Change detection data:
++++

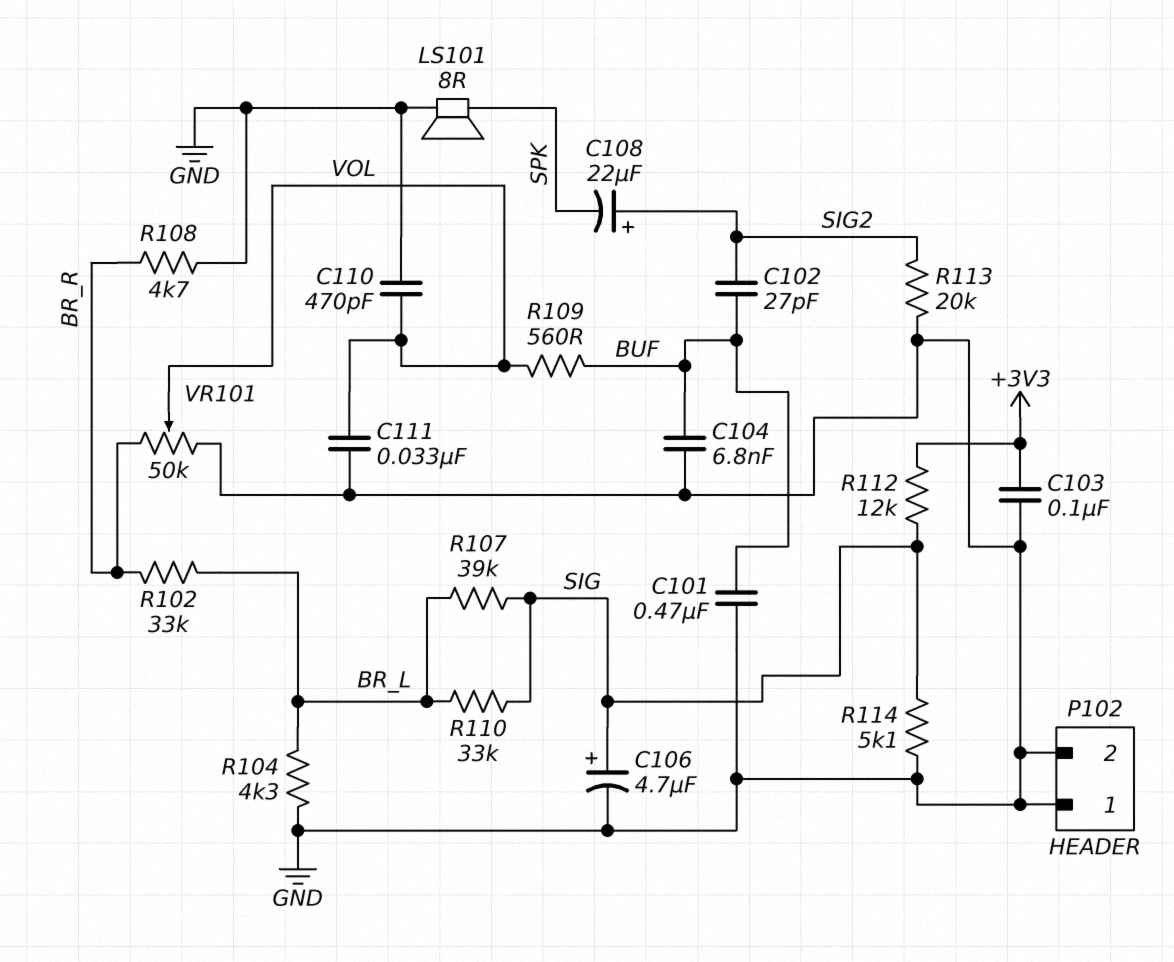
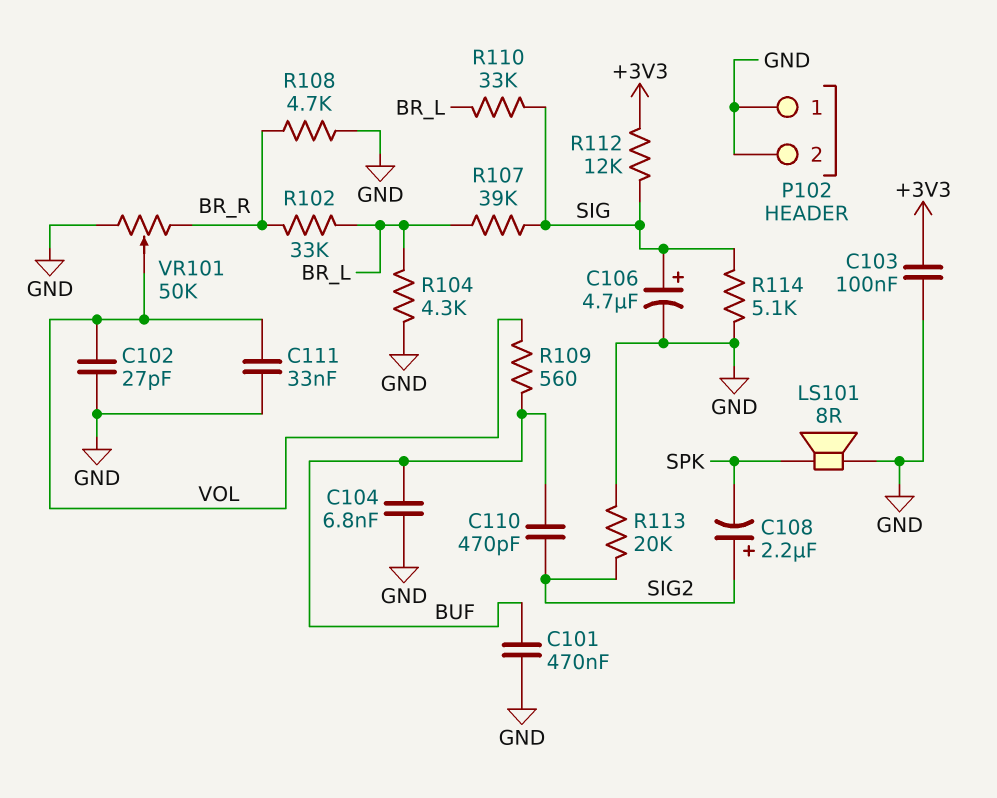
C102: 27pF (BUF, SIG2) -> 27pF (GND, VOL)
C108: 22uF (plus SIG2, minus SPK) -> 2.2uF (plus SIG2, minus SPK)
C110: 470pF (GND, VOL) -> 470pF (BUF, SIG2)

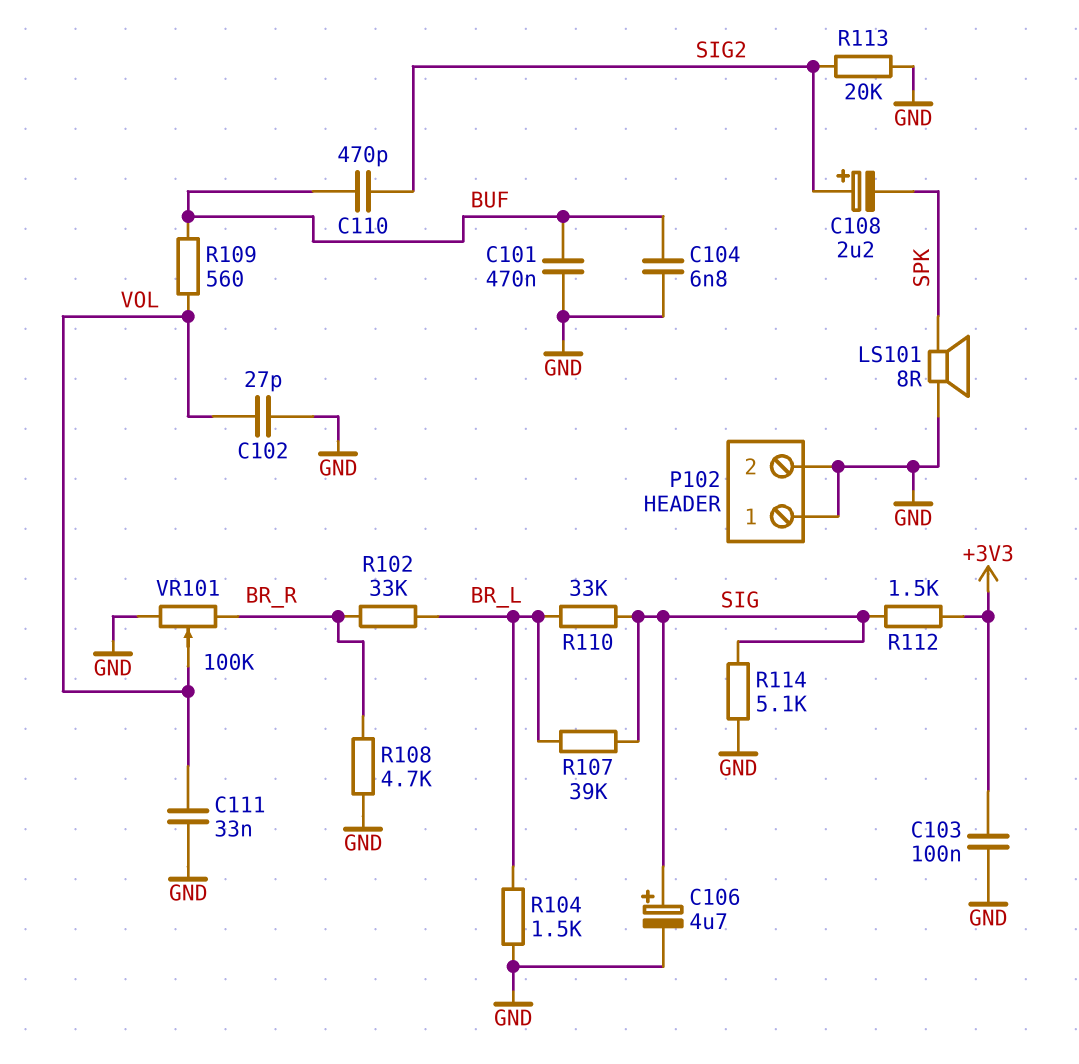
R104: 4.3k (BR_L, GND) -> 1.5k (BR_L, GND)
R112: 12k (+3V3, SIG) -> 1.5k (+3V3, SIG)
VR101: 50k (BR_R, GND, wiper VOL) -> 100k (BR_R, GND, wiper VOL)

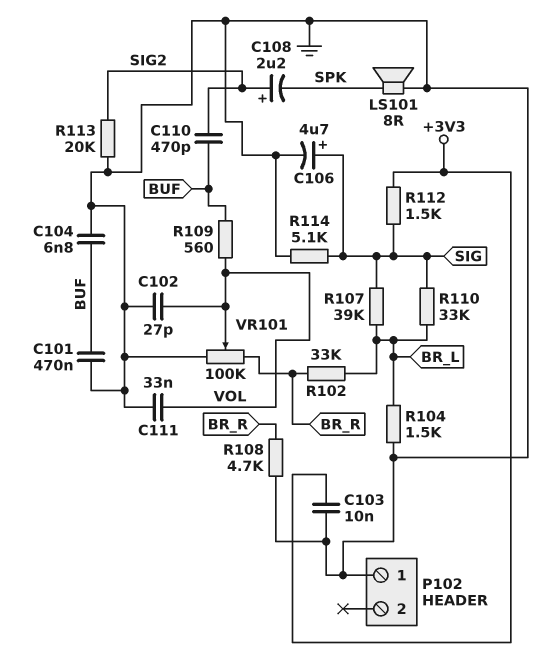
C103: 100nF (+3V3, GND) -> 10nF (+3V3, GND)
P102 pin 2: GND -> none

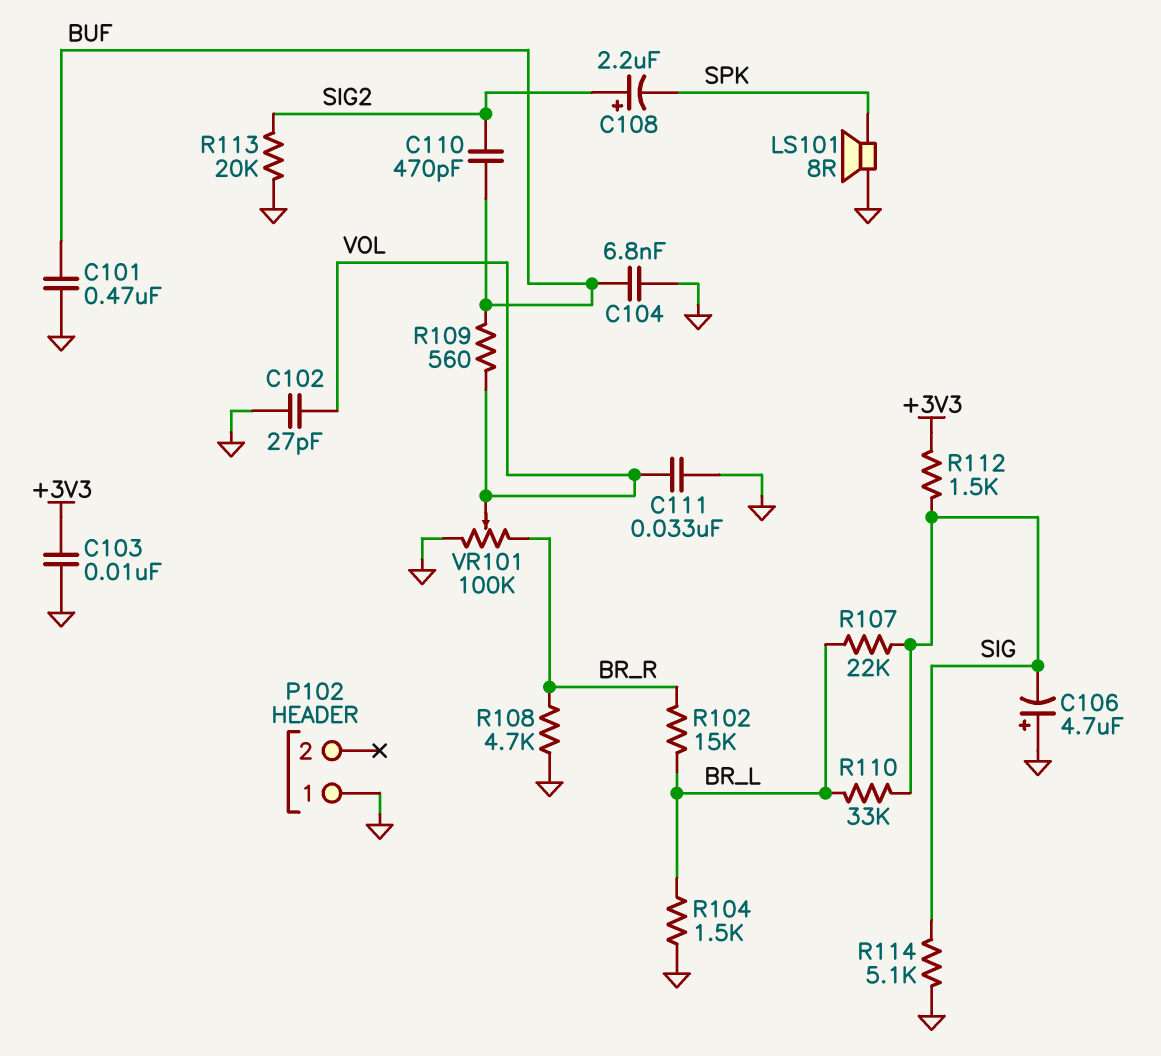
C106: 4.7uF (plus SIG, minus GND) -> 4.7uF (plus GND, minus SIG)
R102: 33k (BR_L, BR_R) -> 15k (BR_L, BR_R)
R107: 39k (BR_L, SIG) -> 22k (BR_L, SIG)

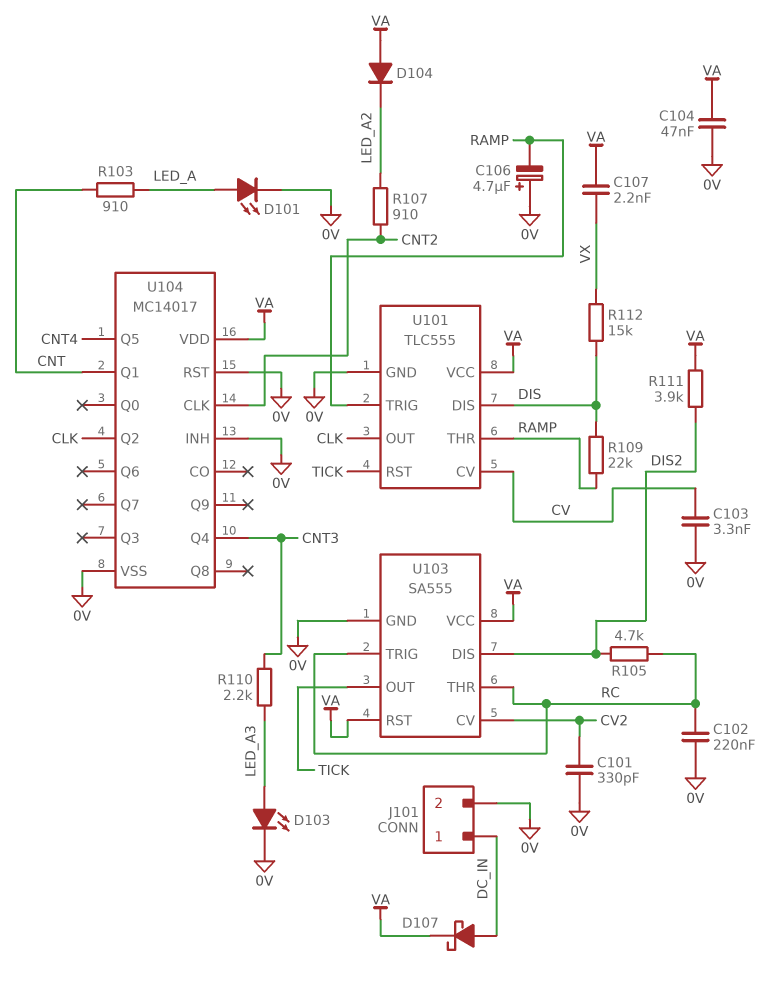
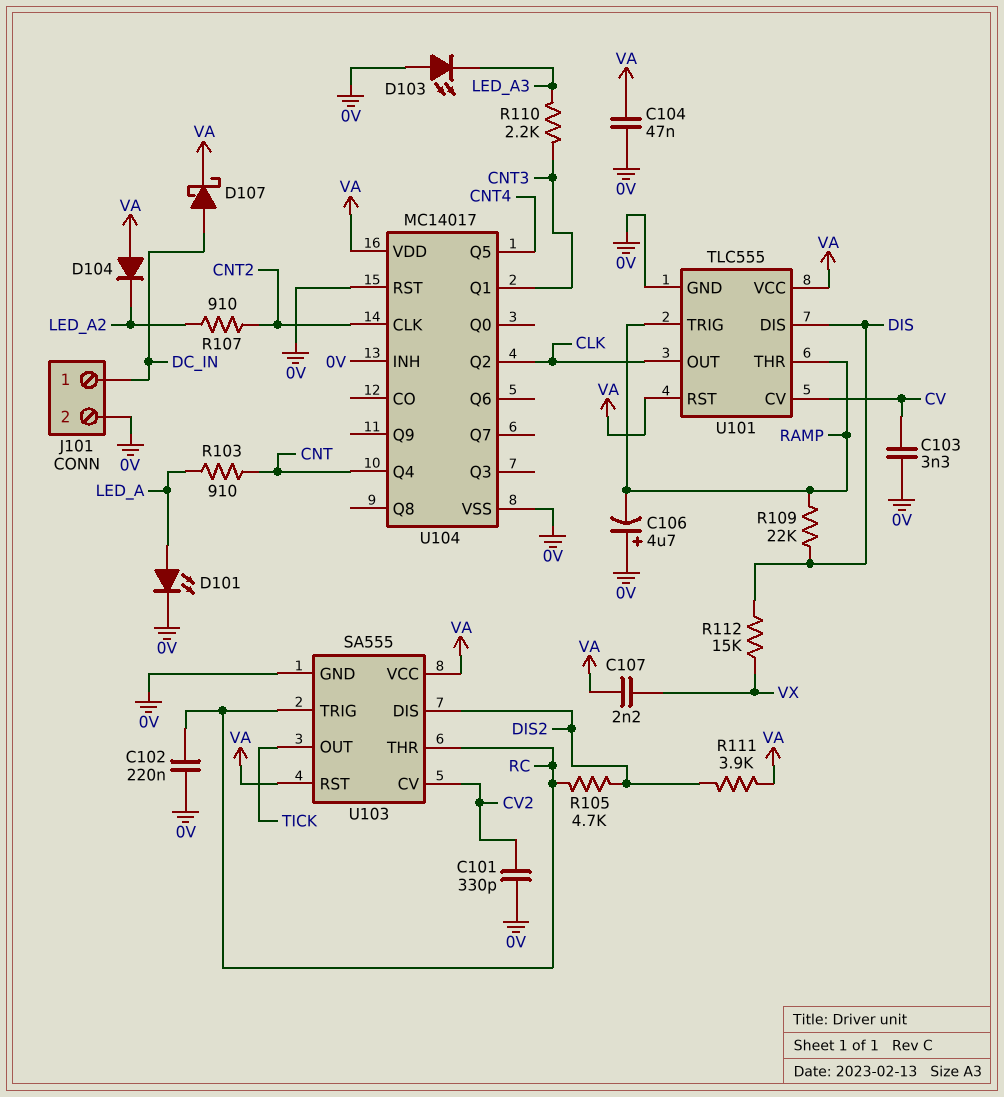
D103: LED (A LED_A3, K 0V) -> LED (A 0V, K LED_A3)
U101 pin RST: TICK -> VA
U104 pin Q1: CNT -> CNT3
U104 pin Q4: CNT3 -> CNT

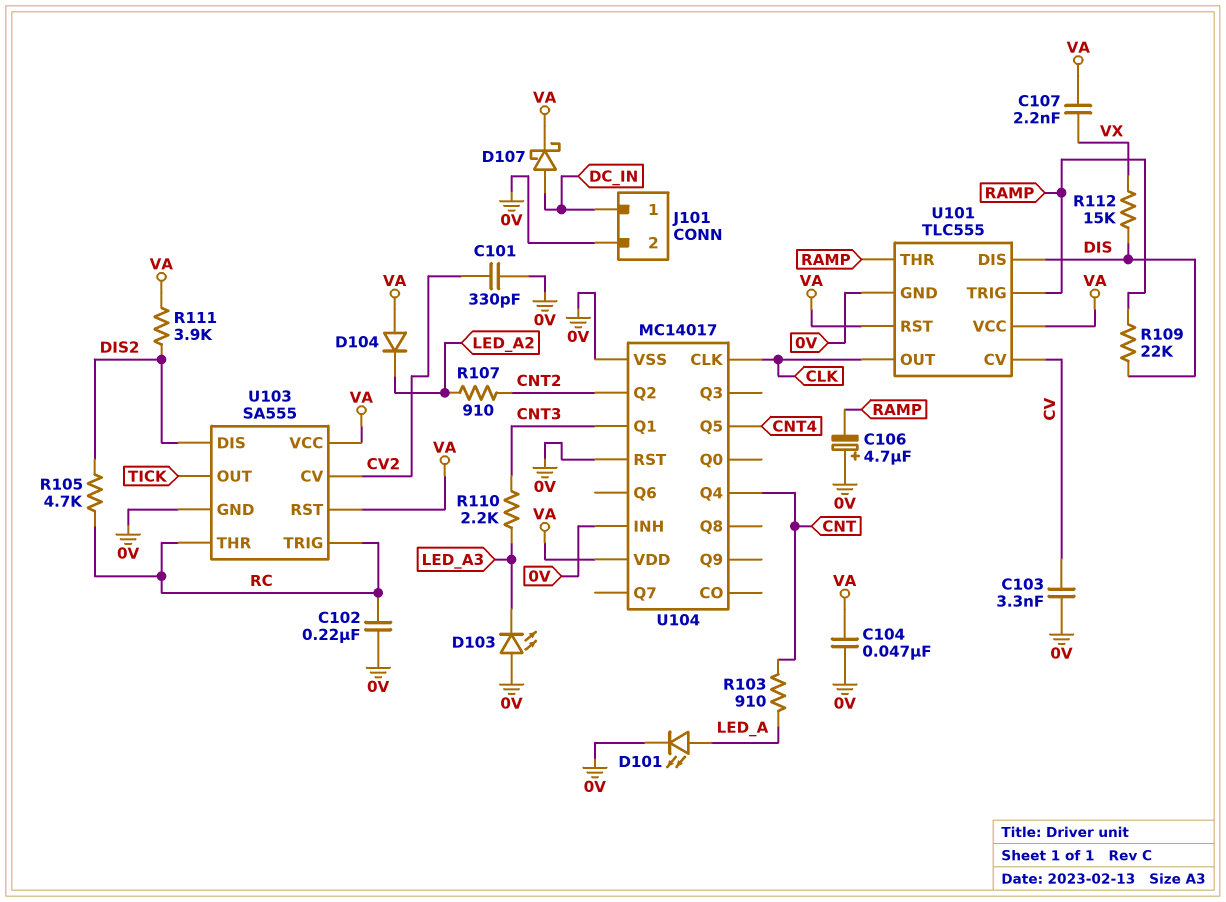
U104 pin CLK: CNT2 -> CLK
U104 pin Q2: CLK -> CNT2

++++

Aim of the task:
Filter the data above by the word "minus" and copy every line that matches.

Task output:
C108: 22uF (plus SIG2, minus SPK) -> 2.2uF (plus SIG2, minus SPK)
C106: 4.7uF (plus SIG, minus GND) -> 4.7uF (plus GND, minus SIG)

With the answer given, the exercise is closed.